Supplied records:

'''

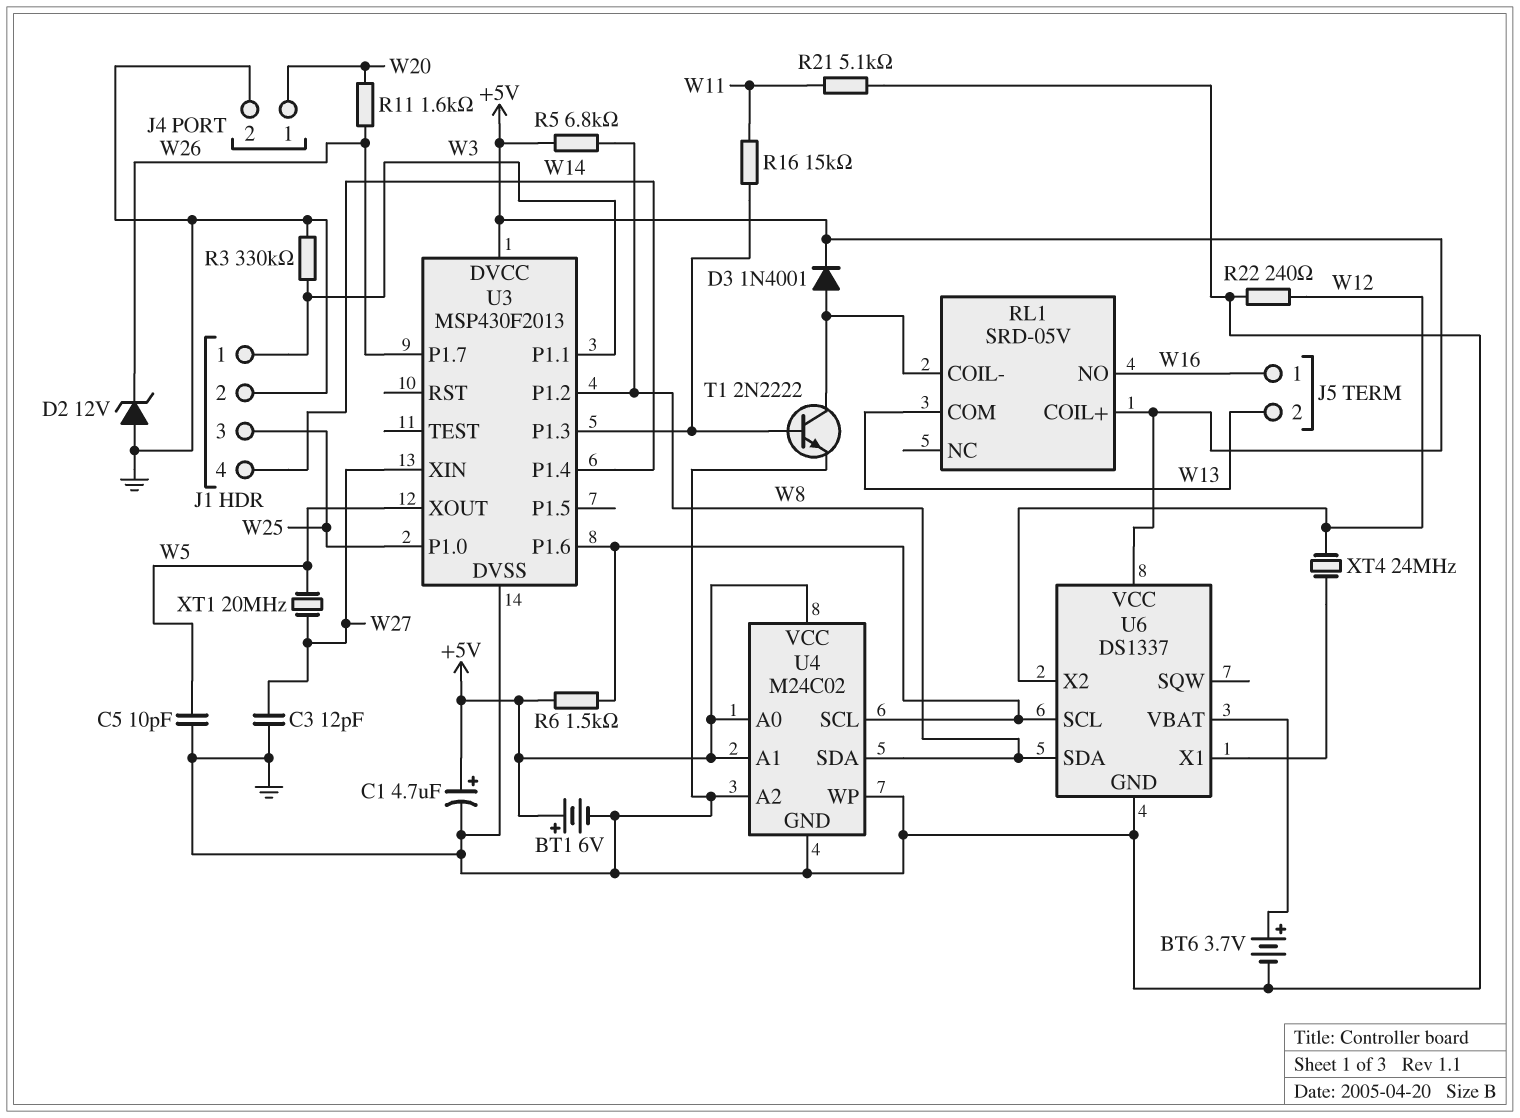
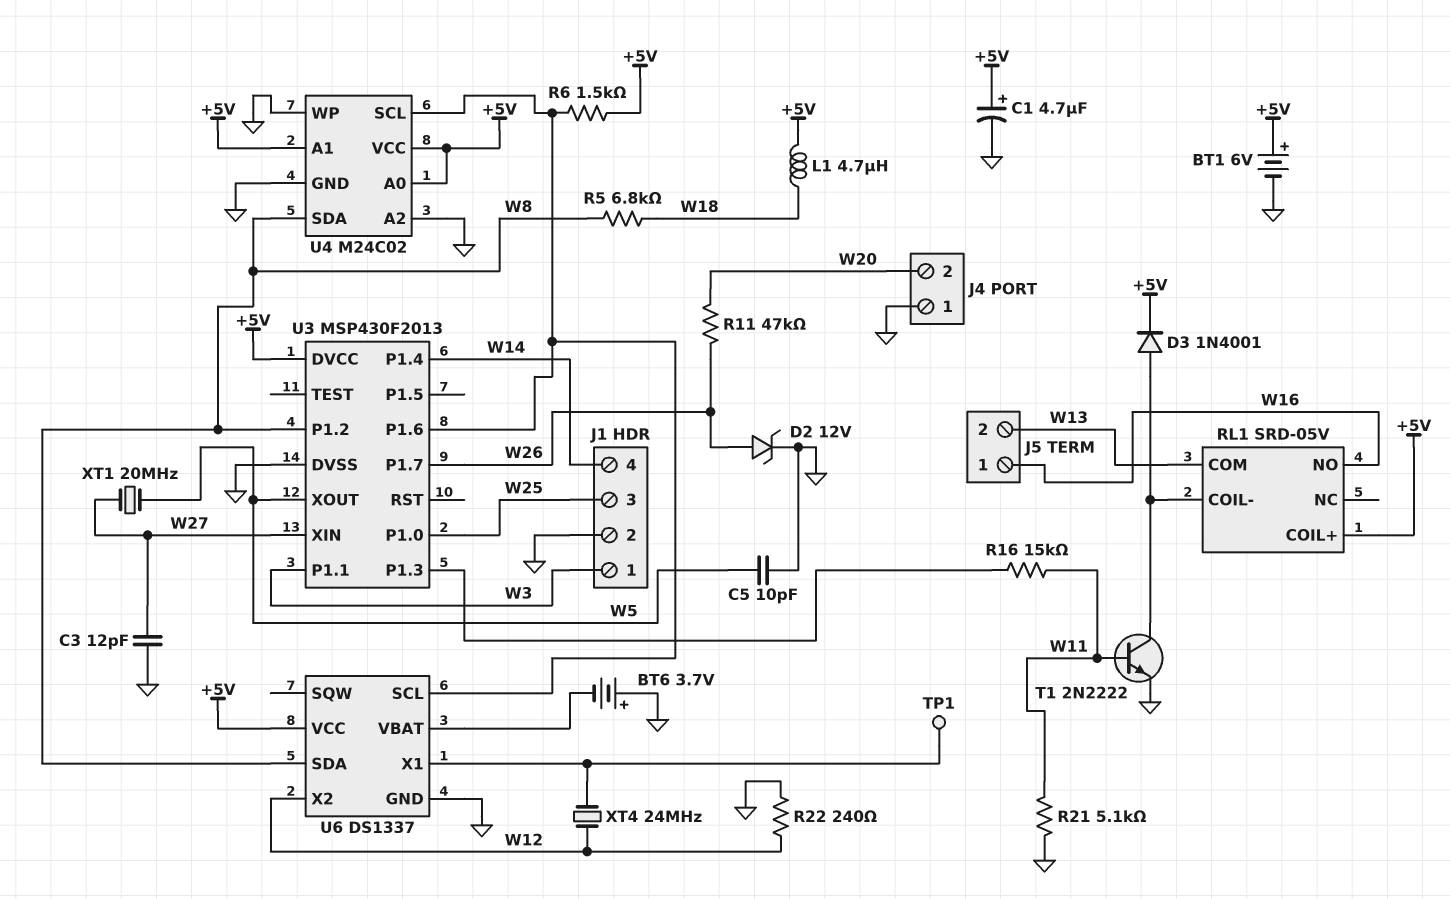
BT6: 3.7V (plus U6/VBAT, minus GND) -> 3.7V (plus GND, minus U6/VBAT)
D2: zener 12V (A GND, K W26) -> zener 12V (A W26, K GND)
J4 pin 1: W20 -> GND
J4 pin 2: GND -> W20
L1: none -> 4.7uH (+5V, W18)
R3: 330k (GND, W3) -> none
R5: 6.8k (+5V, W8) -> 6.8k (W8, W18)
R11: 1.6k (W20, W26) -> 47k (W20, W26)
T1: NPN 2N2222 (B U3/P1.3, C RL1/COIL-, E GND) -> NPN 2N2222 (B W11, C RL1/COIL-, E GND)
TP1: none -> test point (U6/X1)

'''
'''

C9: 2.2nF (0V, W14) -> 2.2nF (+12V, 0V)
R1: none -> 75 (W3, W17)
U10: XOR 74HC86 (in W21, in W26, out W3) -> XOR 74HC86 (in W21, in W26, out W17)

'''
'''

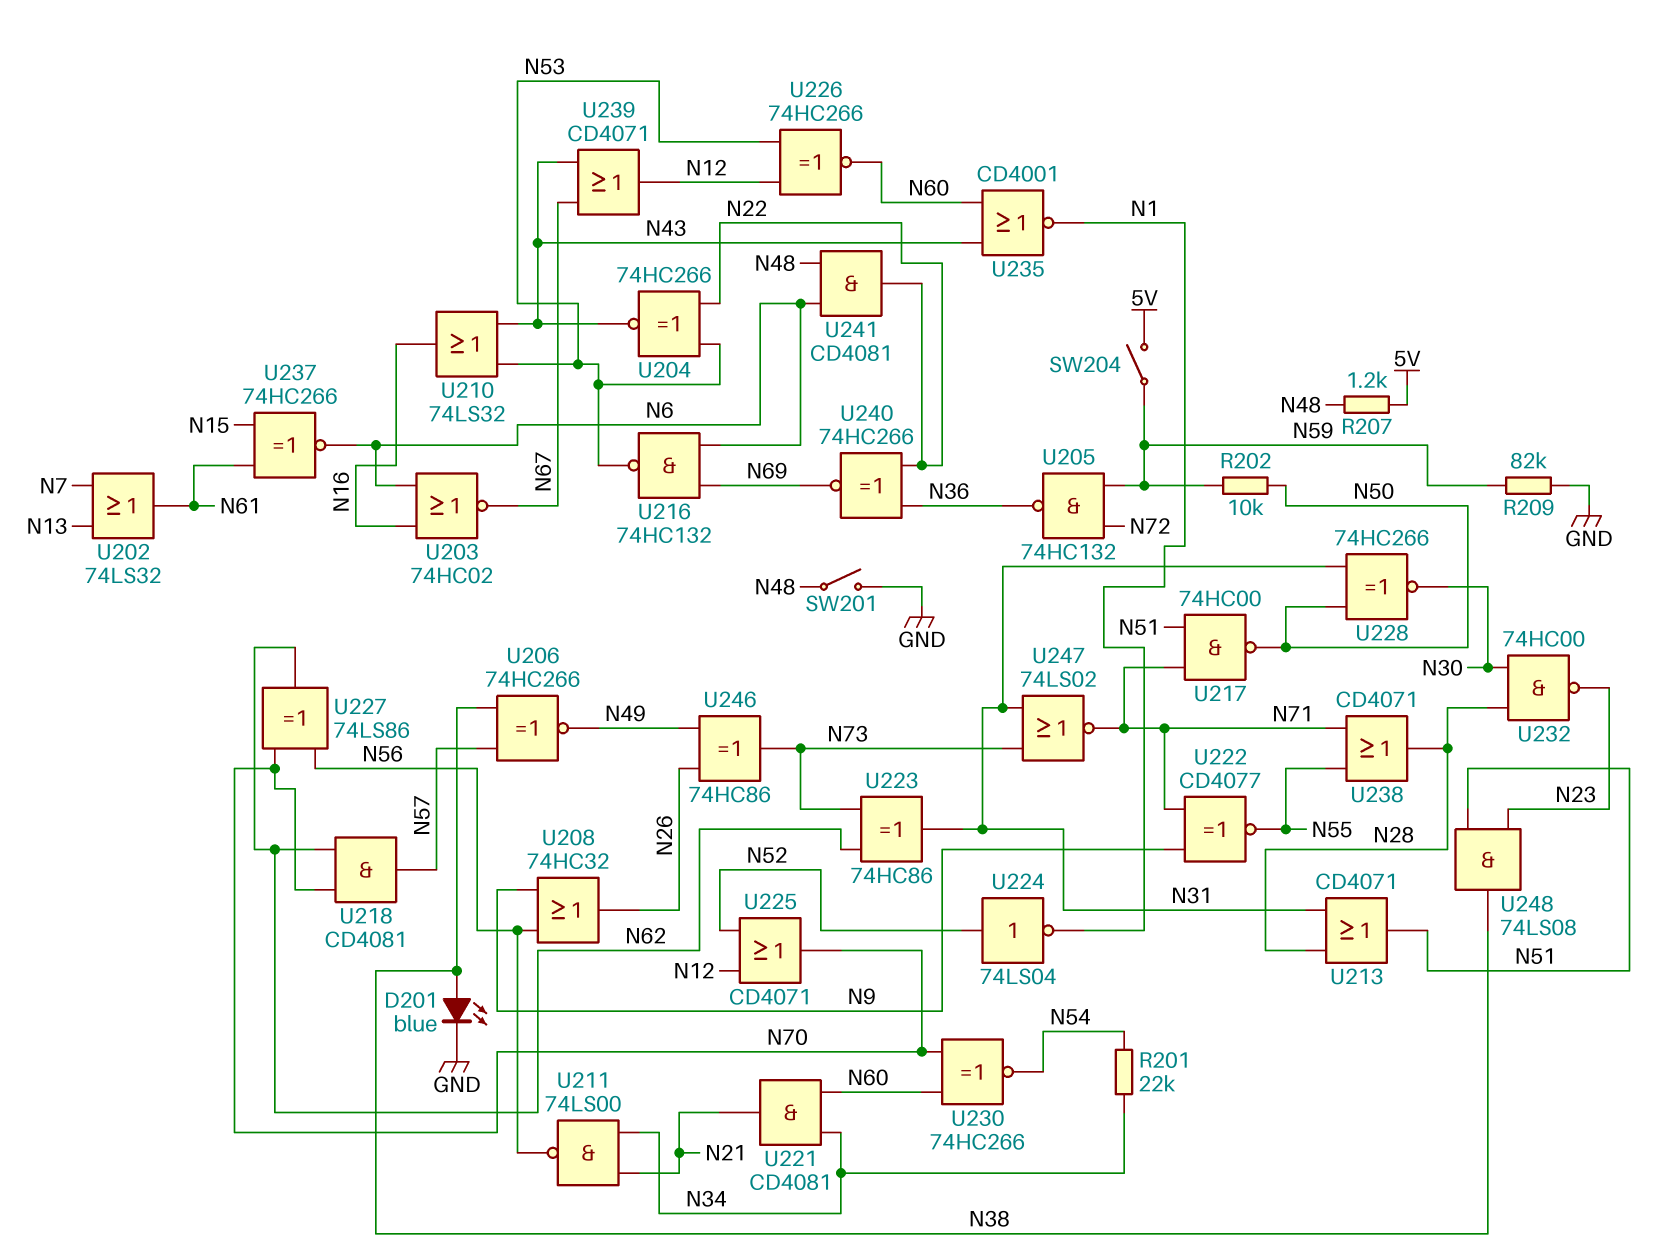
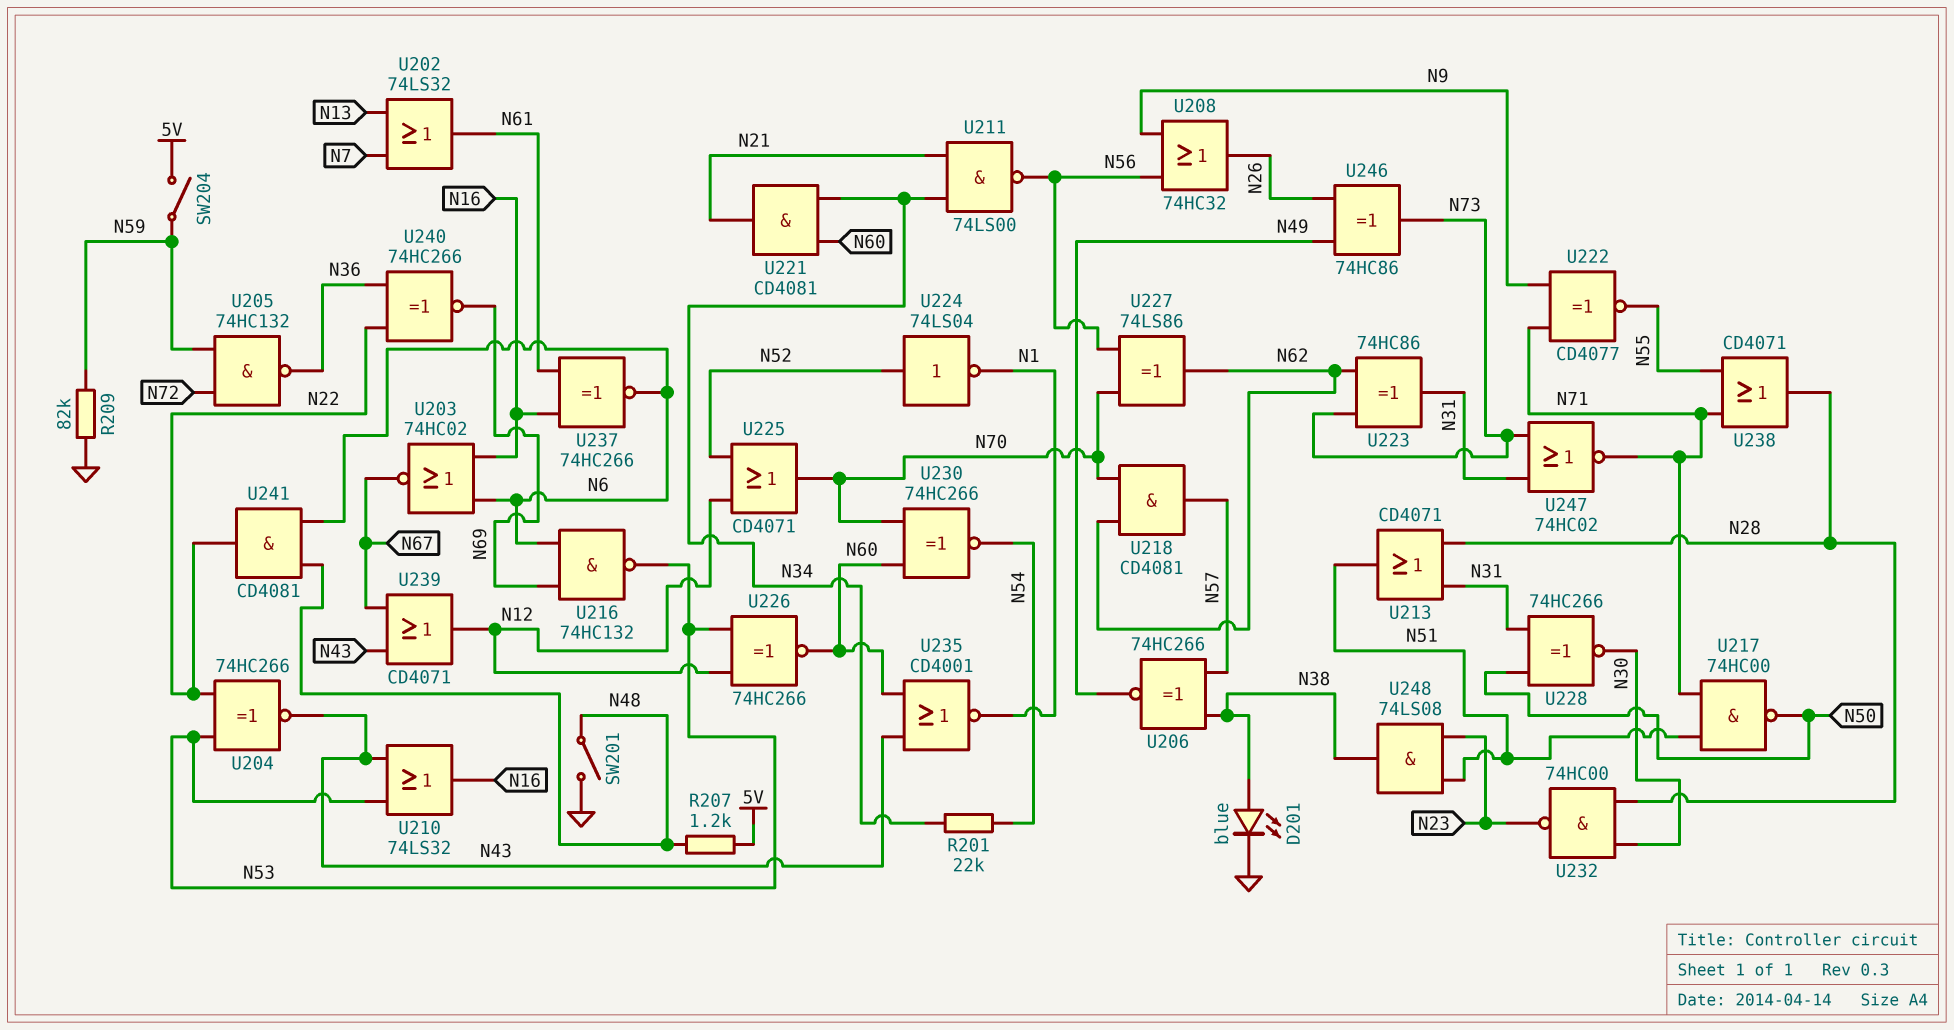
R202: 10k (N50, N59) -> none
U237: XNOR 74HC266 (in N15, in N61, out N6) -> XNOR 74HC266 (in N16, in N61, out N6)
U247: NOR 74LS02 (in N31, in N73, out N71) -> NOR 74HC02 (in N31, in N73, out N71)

'''

Assignment: Where a line in the entries holds the word "none", copy that line.

Solution to this exercise:
L1: none -> 4.7uH (+5V, W18)
R3: 330k (GND, W3) -> none
TP1: none -> test point (U6/X1)
R1: none -> 75 (W3, W17)
R202: 10k (N50, N59) -> none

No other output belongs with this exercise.